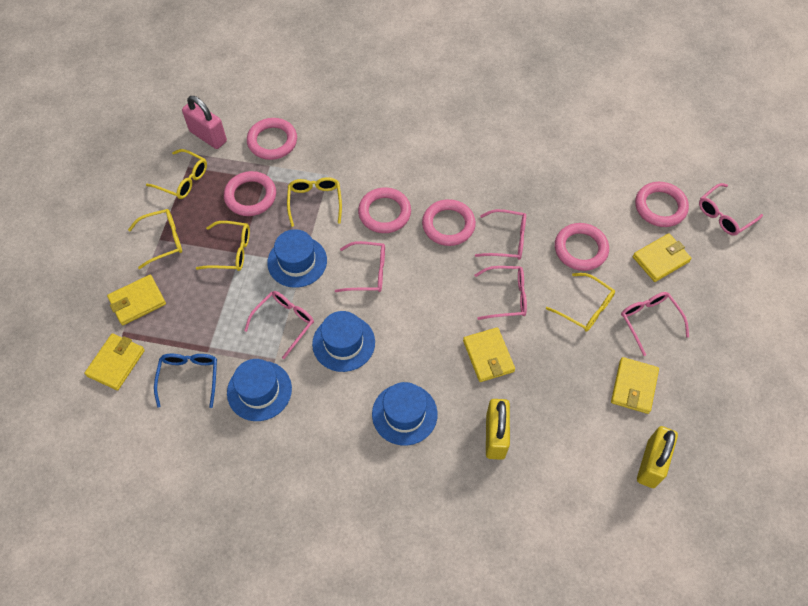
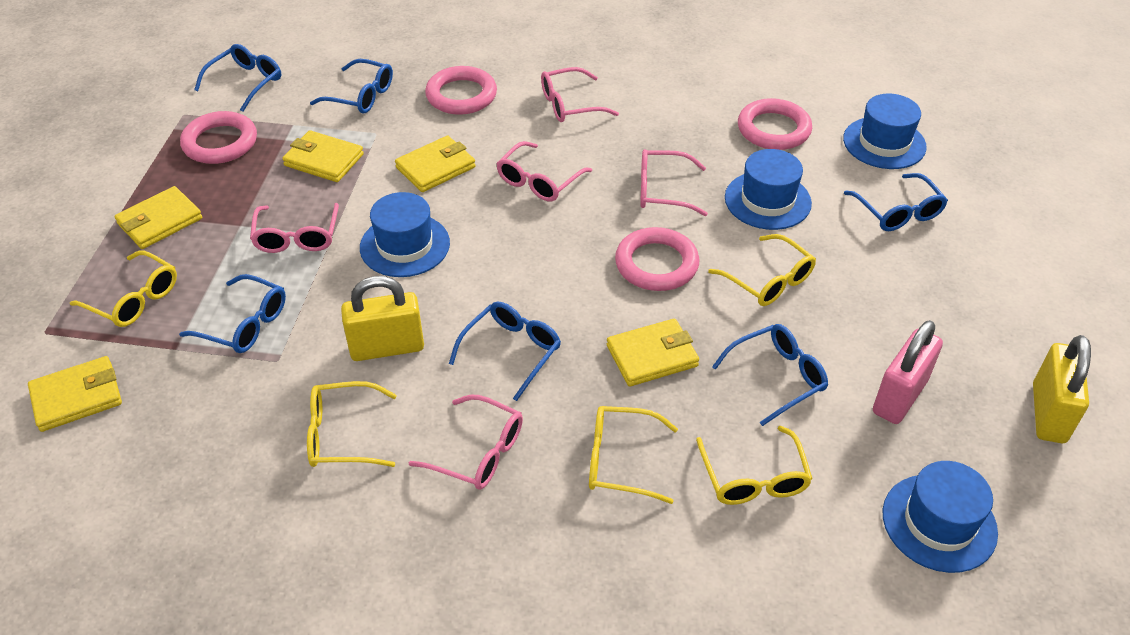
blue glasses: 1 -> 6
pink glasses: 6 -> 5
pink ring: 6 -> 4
---
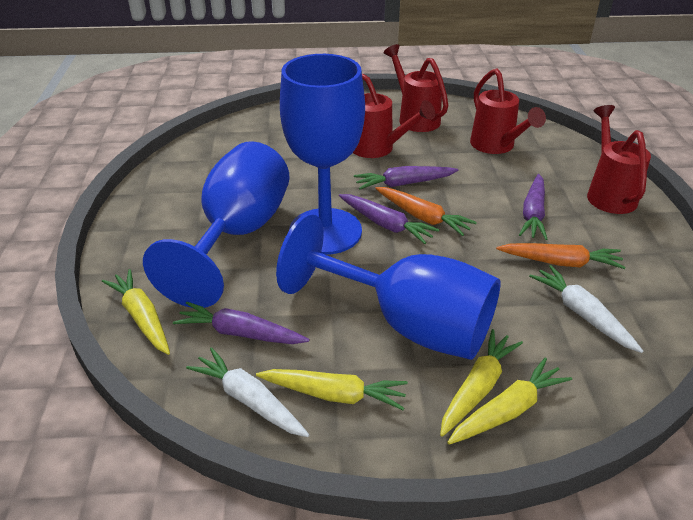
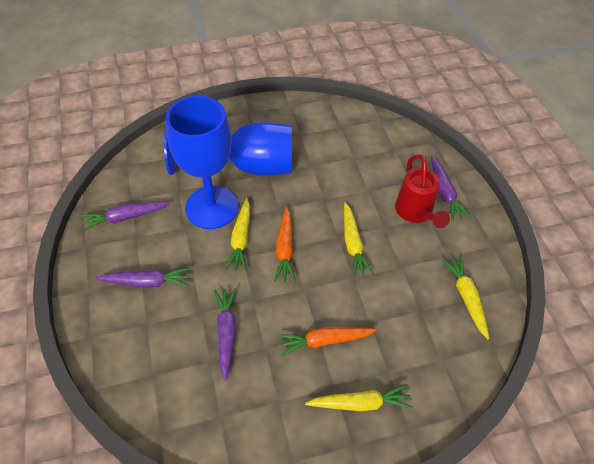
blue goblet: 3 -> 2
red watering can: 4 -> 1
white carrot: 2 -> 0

Work required: Within the listing above, locate the line containing "blue goblet: 3 -> 2" and the line containing "white carrot: 2 -> 0". Reproduce those two lines and all lines between them exactly, with nothing added.

Response for this exercise:
blue goblet: 3 -> 2
red watering can: 4 -> 1
white carrot: 2 -> 0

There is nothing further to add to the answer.